* **WORK TO COMPLETE**
Exact copy, pictures excluded: write out every line below.

===== PROVIDED RECORDS

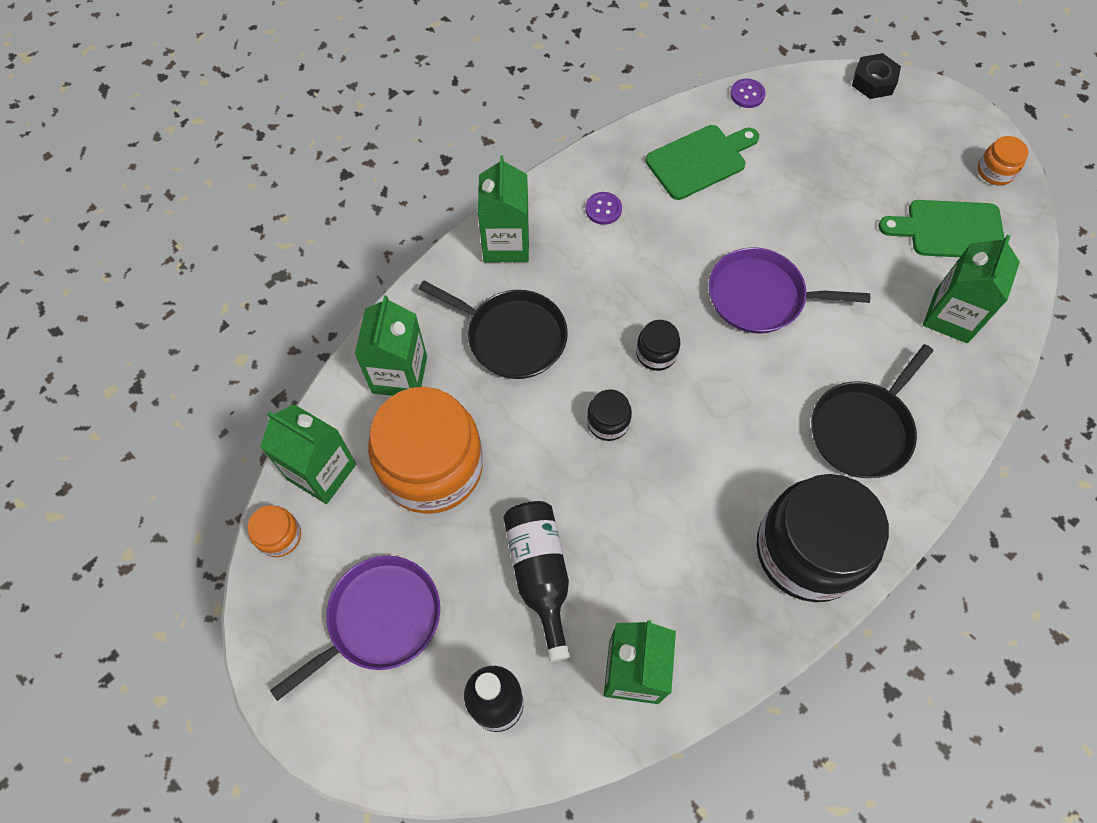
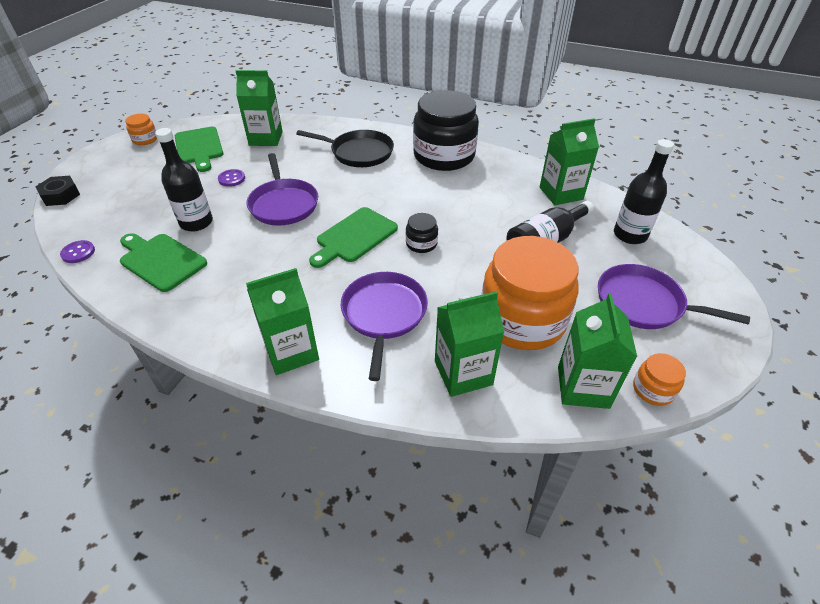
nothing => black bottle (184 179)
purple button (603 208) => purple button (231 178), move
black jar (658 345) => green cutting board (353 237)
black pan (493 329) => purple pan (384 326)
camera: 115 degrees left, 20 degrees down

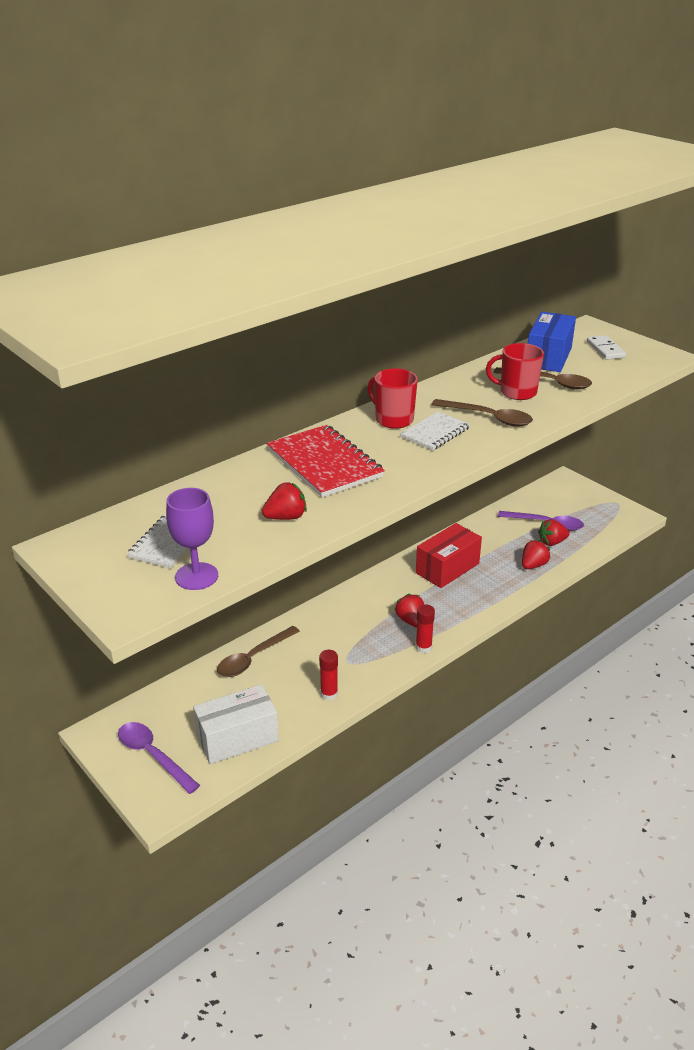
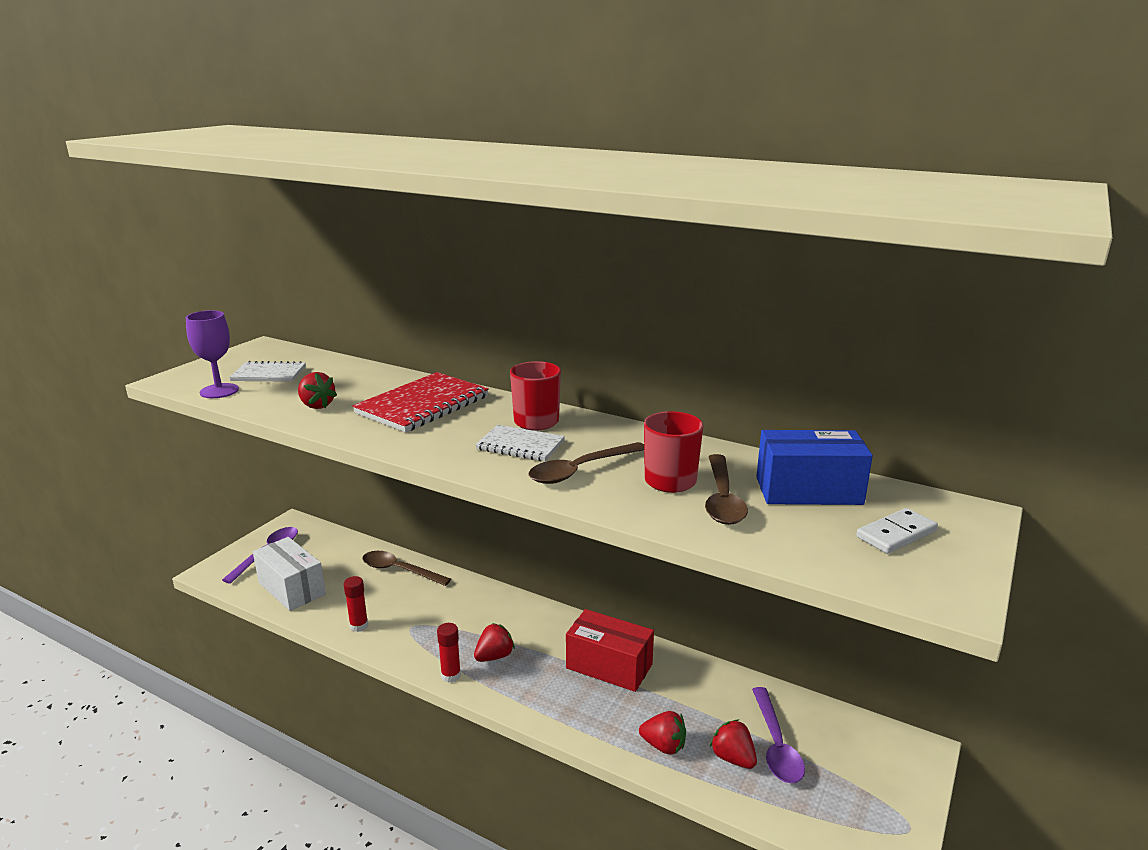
brown spoon (482 413) => brown spoon (586 463), 45 degrees clockwise
camera: 70 degrees right, 10 degrees down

==========

* **SOLUTION FOR THIS TASK**
nothing => black bottle (184 179)
purple button (603 208) => purple button (231 178), move
black jar (658 345) => green cutting board (353 237)
black pan (493 329) => purple pan (384 326)
camera: 115 degrees left, 20 degrees down

brown spoon (482 413) => brown spoon (586 463), 45 degrees clockwise
camera: 70 degrees right, 10 degrees down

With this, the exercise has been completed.